▸ **DATASET CONTENT**:
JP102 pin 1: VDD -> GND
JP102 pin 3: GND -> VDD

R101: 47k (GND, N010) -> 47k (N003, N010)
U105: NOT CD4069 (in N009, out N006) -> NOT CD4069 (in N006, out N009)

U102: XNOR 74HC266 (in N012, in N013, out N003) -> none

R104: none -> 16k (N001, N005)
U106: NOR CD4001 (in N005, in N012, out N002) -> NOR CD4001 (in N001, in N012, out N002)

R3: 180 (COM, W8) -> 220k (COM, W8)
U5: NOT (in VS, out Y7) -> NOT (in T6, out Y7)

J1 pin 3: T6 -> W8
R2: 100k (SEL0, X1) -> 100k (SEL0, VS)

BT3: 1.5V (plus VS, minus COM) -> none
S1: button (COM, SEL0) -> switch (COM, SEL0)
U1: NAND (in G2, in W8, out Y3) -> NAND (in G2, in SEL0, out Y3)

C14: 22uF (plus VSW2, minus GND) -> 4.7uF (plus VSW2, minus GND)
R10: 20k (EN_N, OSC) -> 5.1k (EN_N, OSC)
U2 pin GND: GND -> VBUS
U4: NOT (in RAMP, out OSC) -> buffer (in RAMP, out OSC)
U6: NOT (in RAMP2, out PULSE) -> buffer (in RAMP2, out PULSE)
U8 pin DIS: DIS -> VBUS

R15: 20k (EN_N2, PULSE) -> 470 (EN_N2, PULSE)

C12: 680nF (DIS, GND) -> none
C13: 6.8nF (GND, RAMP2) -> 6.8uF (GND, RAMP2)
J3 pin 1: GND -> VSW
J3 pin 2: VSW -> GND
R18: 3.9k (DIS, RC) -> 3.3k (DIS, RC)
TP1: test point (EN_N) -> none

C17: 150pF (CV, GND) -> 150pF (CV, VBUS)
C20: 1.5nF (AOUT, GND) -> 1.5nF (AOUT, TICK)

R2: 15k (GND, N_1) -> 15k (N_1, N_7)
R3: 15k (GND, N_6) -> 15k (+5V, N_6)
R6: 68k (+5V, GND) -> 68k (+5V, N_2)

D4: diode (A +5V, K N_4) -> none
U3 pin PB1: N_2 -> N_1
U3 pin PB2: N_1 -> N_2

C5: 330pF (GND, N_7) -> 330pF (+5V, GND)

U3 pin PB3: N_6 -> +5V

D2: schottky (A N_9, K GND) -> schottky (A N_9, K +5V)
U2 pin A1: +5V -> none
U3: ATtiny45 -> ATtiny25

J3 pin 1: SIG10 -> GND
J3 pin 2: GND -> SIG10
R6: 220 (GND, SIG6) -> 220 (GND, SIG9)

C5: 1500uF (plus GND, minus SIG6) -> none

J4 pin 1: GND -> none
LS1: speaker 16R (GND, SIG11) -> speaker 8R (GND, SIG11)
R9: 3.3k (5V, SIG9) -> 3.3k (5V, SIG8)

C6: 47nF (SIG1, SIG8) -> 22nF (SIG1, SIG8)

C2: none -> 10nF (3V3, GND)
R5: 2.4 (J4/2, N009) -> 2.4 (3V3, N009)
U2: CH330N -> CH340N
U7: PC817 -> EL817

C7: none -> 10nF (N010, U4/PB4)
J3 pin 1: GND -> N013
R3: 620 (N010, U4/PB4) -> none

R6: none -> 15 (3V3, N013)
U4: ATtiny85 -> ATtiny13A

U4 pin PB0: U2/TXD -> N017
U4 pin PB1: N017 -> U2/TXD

▸ **WHAT YOU NEED TO DO**: Give every entry in the listing above again, exactly as written.

▸ **COMPLETED EXERCISE**:
JP102 pin 1: VDD -> GND
JP102 pin 3: GND -> VDD

R101: 47k (GND, N010) -> 47k (N003, N010)
U105: NOT CD4069 (in N009, out N006) -> NOT CD4069 (in N006, out N009)

U102: XNOR 74HC266 (in N012, in N013, out N003) -> none

R104: none -> 16k (N001, N005)
U106: NOR CD4001 (in N005, in N012, out N002) -> NOR CD4001 (in N001, in N012, out N002)

R3: 180 (COM, W8) -> 220k (COM, W8)
U5: NOT (in VS, out Y7) -> NOT (in T6, out Y7)

J1 pin 3: T6 -> W8
R2: 100k (SEL0, X1) -> 100k (SEL0, VS)

BT3: 1.5V (plus VS, minus COM) -> none
S1: button (COM, SEL0) -> switch (COM, SEL0)
U1: NAND (in G2, in W8, out Y3) -> NAND (in G2, in SEL0, out Y3)

C14: 22uF (plus VSW2, minus GND) -> 4.7uF (plus VSW2, minus GND)
R10: 20k (EN_N, OSC) -> 5.1k (EN_N, OSC)
U2 pin GND: GND -> VBUS
U4: NOT (in RAMP, out OSC) -> buffer (in RAMP, out OSC)
U6: NOT (in RAMP2, out PULSE) -> buffer (in RAMP2, out PULSE)
U8 pin DIS: DIS -> VBUS

R15: 20k (EN_N2, PULSE) -> 470 (EN_N2, PULSE)

C12: 680nF (DIS, GND) -> none
C13: 6.8nF (GND, RAMP2) -> 6.8uF (GND, RAMP2)
J3 pin 1: GND -> VSW
J3 pin 2: VSW -> GND
R18: 3.9k (DIS, RC) -> 3.3k (DIS, RC)
TP1: test point (EN_N) -> none

C17: 150pF (CV, GND) -> 150pF (CV, VBUS)
C20: 1.5nF (AOUT, GND) -> 1.5nF (AOUT, TICK)

R2: 15k (GND, N_1) -> 15k (N_1, N_7)
R3: 15k (GND, N_6) -> 15k (+5V, N_6)
R6: 68k (+5V, GND) -> 68k (+5V, N_2)

D4: diode (A +5V, K N_4) -> none
U3 pin PB1: N_2 -> N_1
U3 pin PB2: N_1 -> N_2

C5: 330pF (GND, N_7) -> 330pF (+5V, GND)

U3 pin PB3: N_6 -> +5V

D2: schottky (A N_9, K GND) -> schottky (A N_9, K +5V)
U2 pin A1: +5V -> none
U3: ATtiny45 -> ATtiny25

J3 pin 1: SIG10 -> GND
J3 pin 2: GND -> SIG10
R6: 220 (GND, SIG6) -> 220 (GND, SIG9)

C5: 1500uF (plus GND, minus SIG6) -> none

J4 pin 1: GND -> none
LS1: speaker 16R (GND, SIG11) -> speaker 8R (GND, SIG11)
R9: 3.3k (5V, SIG9) -> 3.3k (5V, SIG8)

C6: 47nF (SIG1, SIG8) -> 22nF (SIG1, SIG8)

C2: none -> 10nF (3V3, GND)
R5: 2.4 (J4/2, N009) -> 2.4 (3V3, N009)
U2: CH330N -> CH340N
U7: PC817 -> EL817

C7: none -> 10nF (N010, U4/PB4)
J3 pin 1: GND -> N013
R3: 620 (N010, U4/PB4) -> none

R6: none -> 15 (3V3, N013)
U4: ATtiny85 -> ATtiny13A

U4 pin PB0: U2/TXD -> N017
U4 pin PB1: N017 -> U2/TXD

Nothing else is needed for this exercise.